_WHAT YOU HAVE TO DO_: Only one stretch of the data below should be repeated: the lines from the line containing "U4: ESP-07 -> ESP-12S" through the line containing "BT1: 1.5V (plus", inclusive, exactly as they are.

_SOURCE DATA_:
┏━━
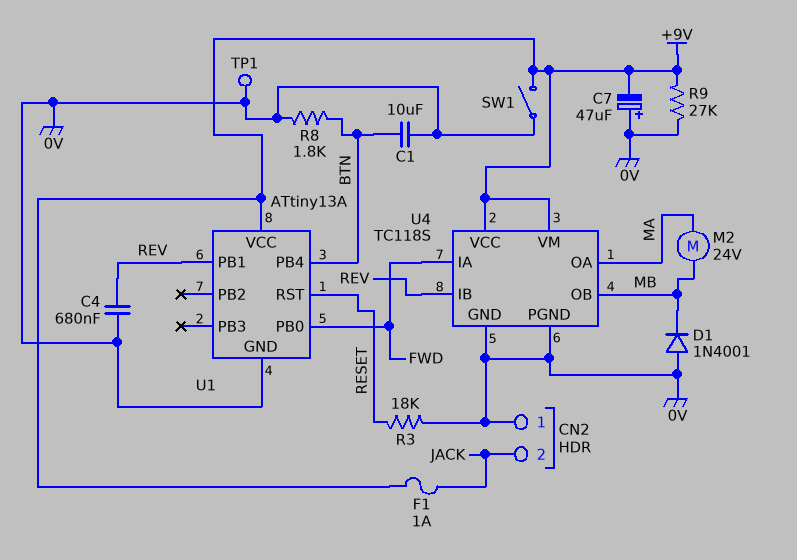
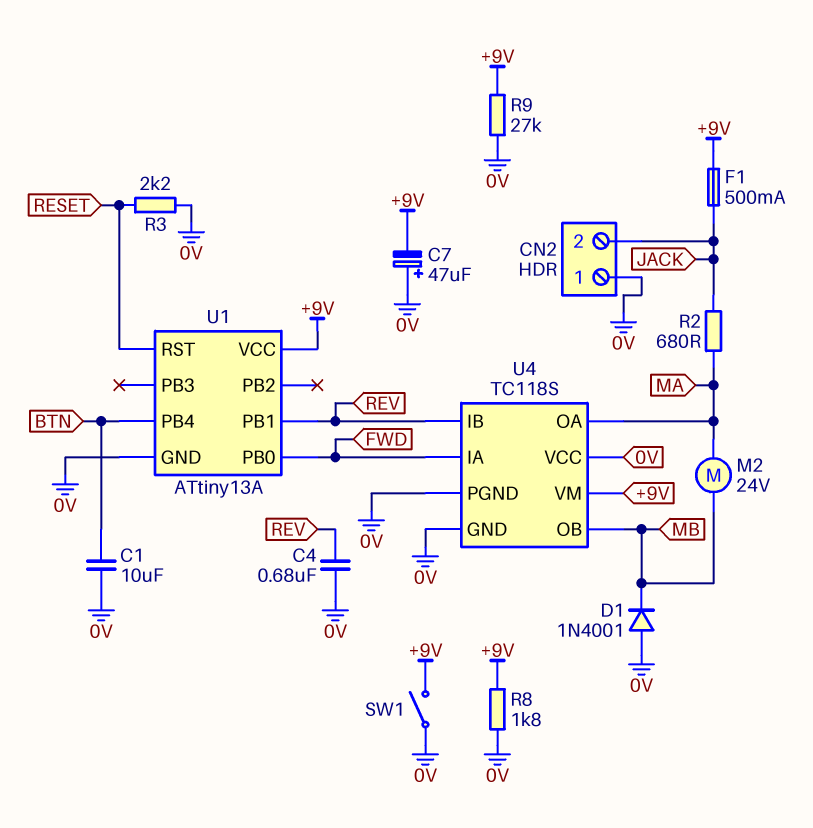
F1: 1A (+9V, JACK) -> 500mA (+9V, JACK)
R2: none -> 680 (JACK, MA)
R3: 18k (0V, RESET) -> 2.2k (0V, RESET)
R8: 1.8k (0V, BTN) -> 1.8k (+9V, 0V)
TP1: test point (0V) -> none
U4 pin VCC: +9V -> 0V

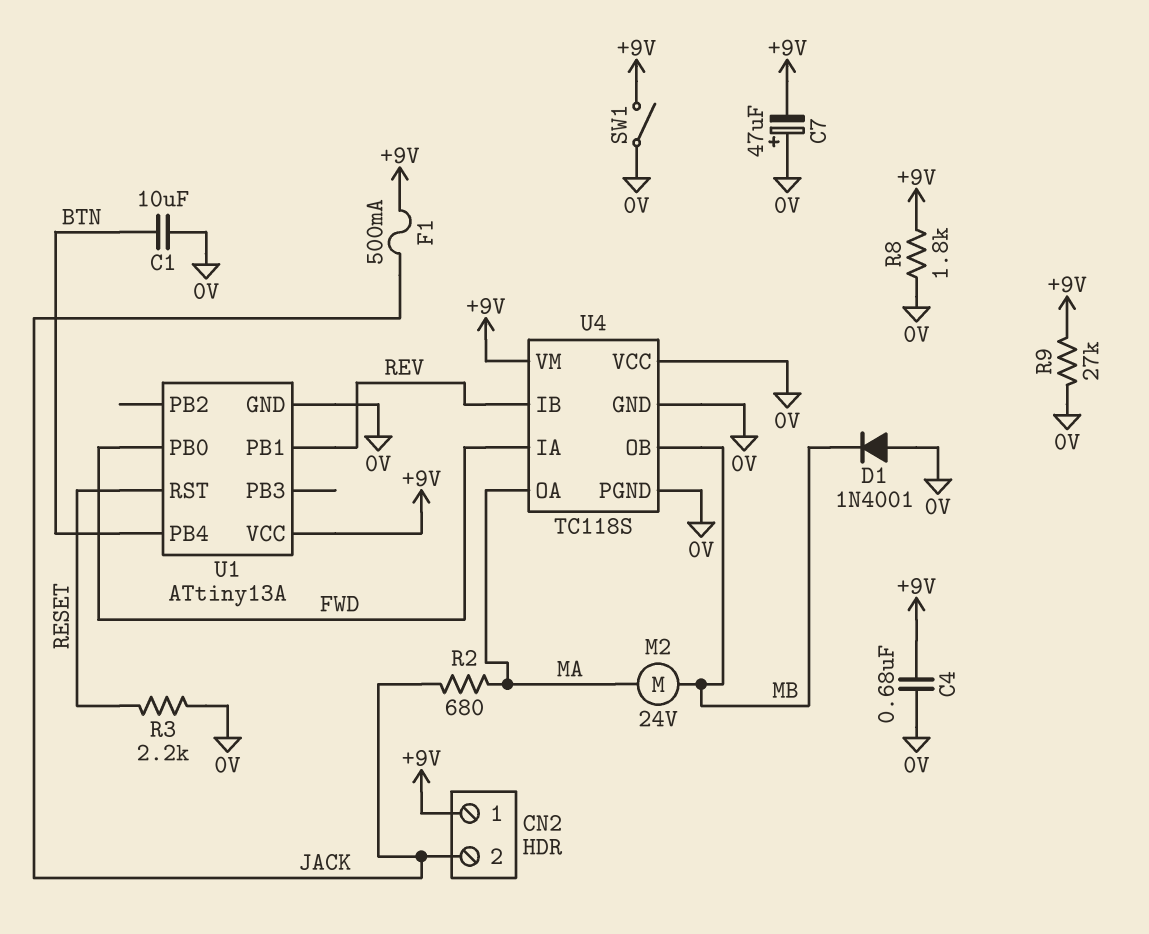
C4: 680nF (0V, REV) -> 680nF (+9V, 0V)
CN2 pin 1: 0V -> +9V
┗━━
┏━━
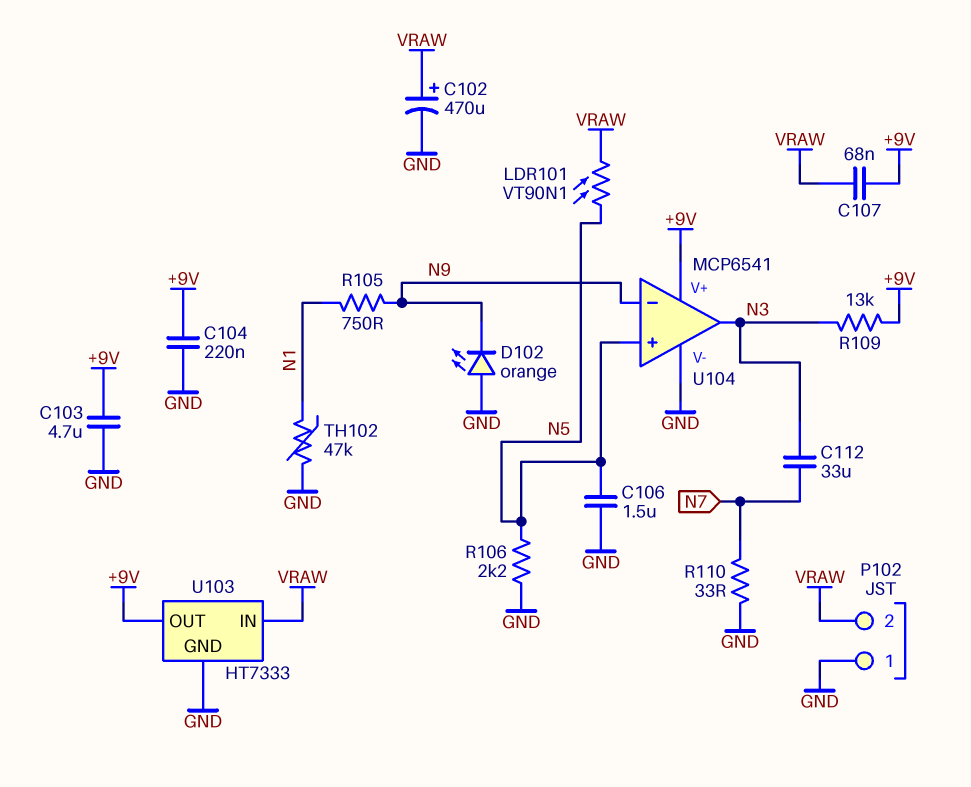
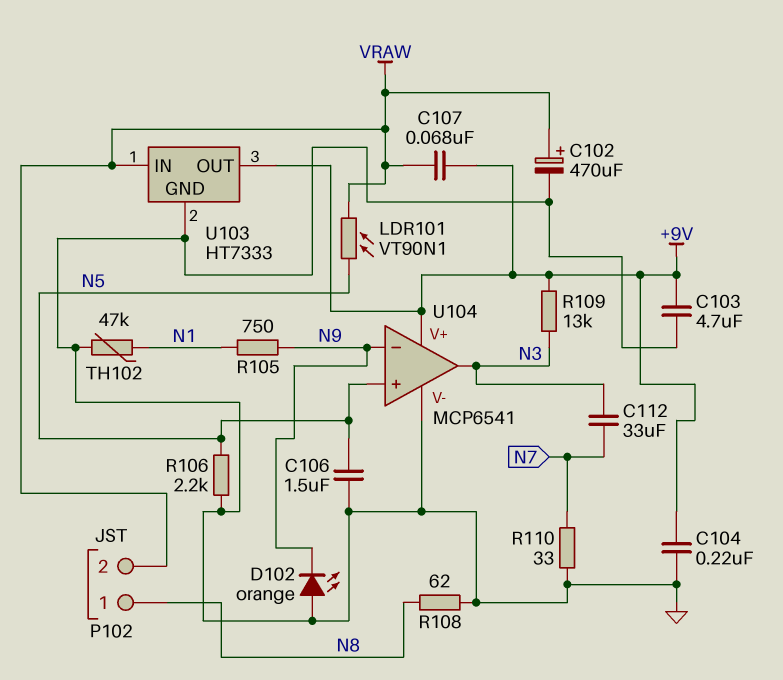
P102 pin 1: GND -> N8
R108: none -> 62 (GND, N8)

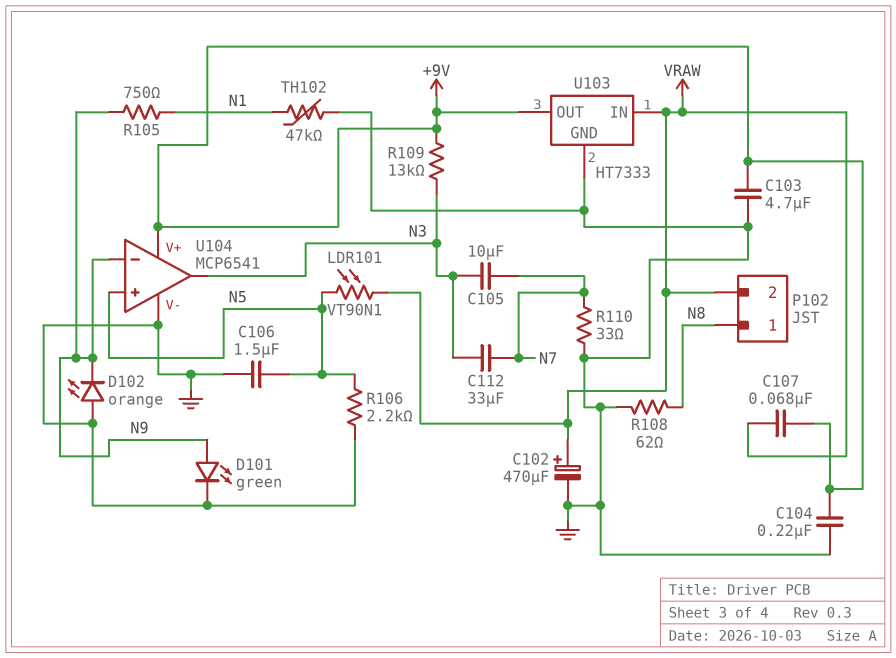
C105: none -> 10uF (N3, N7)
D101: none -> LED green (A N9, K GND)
┗━━
┏━━
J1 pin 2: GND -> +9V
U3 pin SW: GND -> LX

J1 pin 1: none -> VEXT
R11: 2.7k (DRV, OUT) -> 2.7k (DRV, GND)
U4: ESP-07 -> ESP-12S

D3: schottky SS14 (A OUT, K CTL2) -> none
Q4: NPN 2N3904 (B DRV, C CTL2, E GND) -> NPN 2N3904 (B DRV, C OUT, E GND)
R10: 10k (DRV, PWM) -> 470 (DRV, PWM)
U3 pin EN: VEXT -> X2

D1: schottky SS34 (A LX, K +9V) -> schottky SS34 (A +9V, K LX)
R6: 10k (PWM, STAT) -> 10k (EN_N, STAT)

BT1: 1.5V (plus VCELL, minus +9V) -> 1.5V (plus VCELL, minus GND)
┗━━
_EXERCISE OUTPUT_:
U4: ESP-07 -> ESP-12S

D3: schottky SS14 (A OUT, K CTL2) -> none
Q4: NPN 2N3904 (B DRV, C CTL2, E GND) -> NPN 2N3904 (B DRV, C OUT, E GND)
R10: 10k (DRV, PWM) -> 470 (DRV, PWM)
U3 pin EN: VEXT -> X2

D1: schottky SS34 (A LX, K +9V) -> schottky SS34 (A +9V, K LX)
R6: 10k (PWM, STAT) -> 10k (EN_N, STAT)

BT1: 1.5V (plus VCELL, minus +9V) -> 1.5V (plus VCELL, minus GND)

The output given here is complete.